■ **EXERCISE REQUIREMENTS**: Below this sentence is a listing; return exactly its lines from the one with "black brick B6" to the one with "none -> yellow brick B10:E10 level 2", both kept, and nothing more.

■ **RECORDS FOR THE EXERCISE**:

↓↓↓

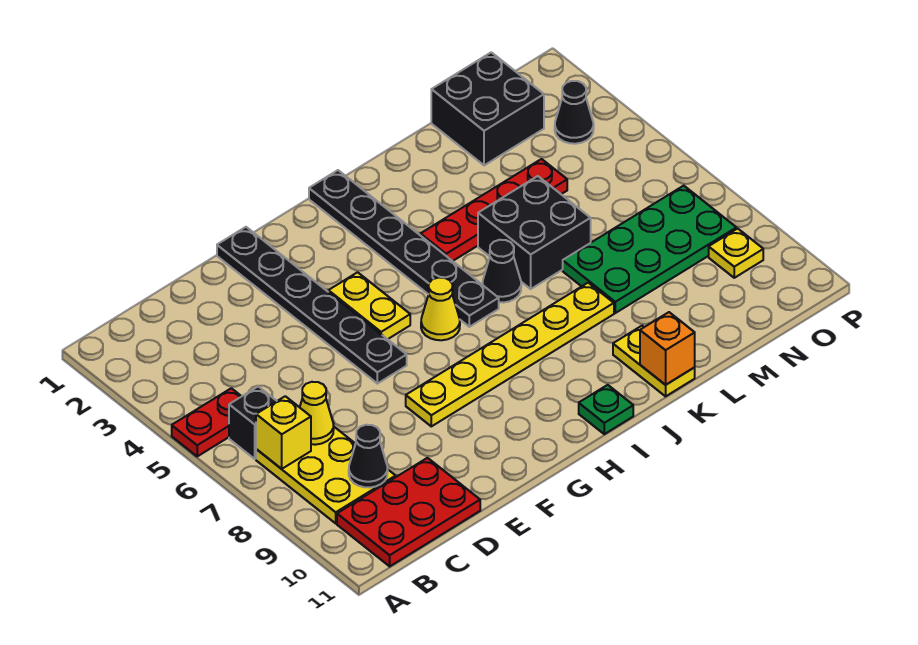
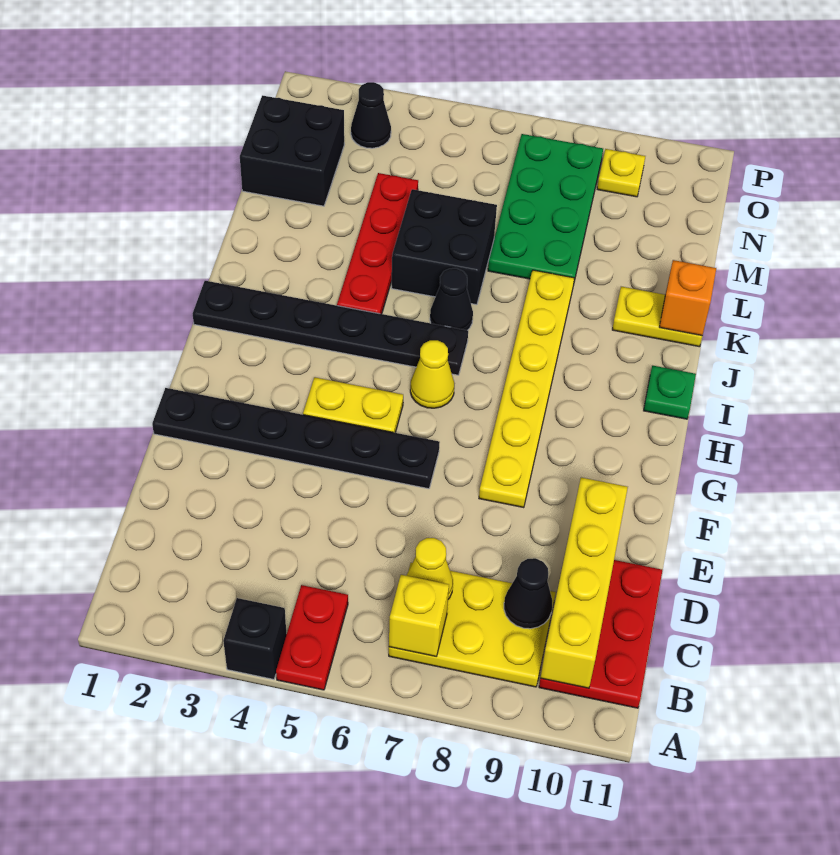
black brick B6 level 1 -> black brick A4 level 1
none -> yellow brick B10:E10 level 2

↑↑↑
↓↓↓

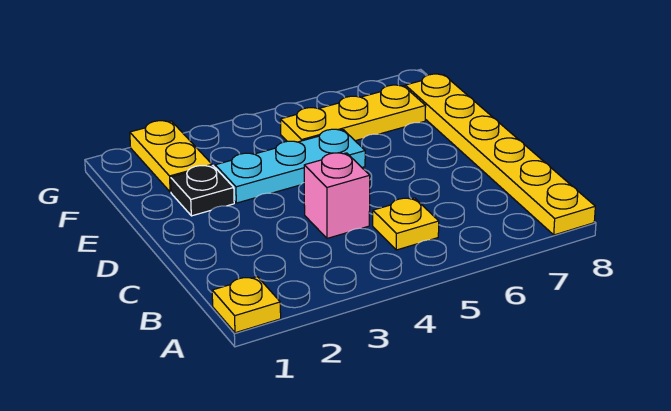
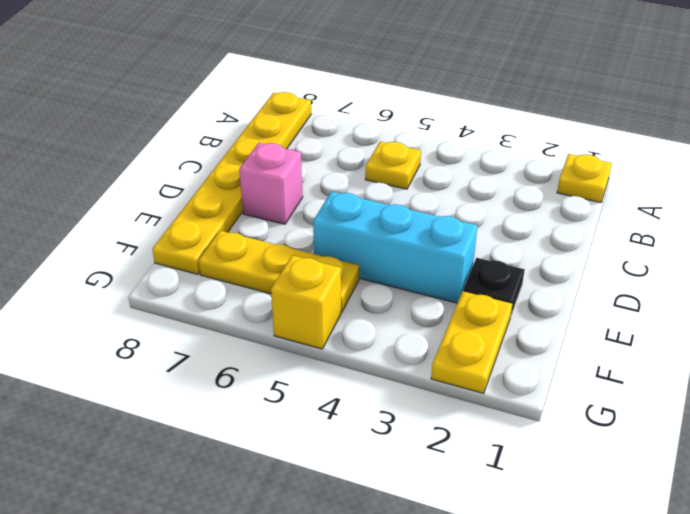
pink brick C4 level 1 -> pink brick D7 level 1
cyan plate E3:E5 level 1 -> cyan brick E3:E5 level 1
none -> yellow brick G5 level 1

↑↑↑

■ **EXERCISE RESPONSE**:
black brick B6 level 1 -> black brick A4 level 1
none -> yellow brick B10:E10 level 2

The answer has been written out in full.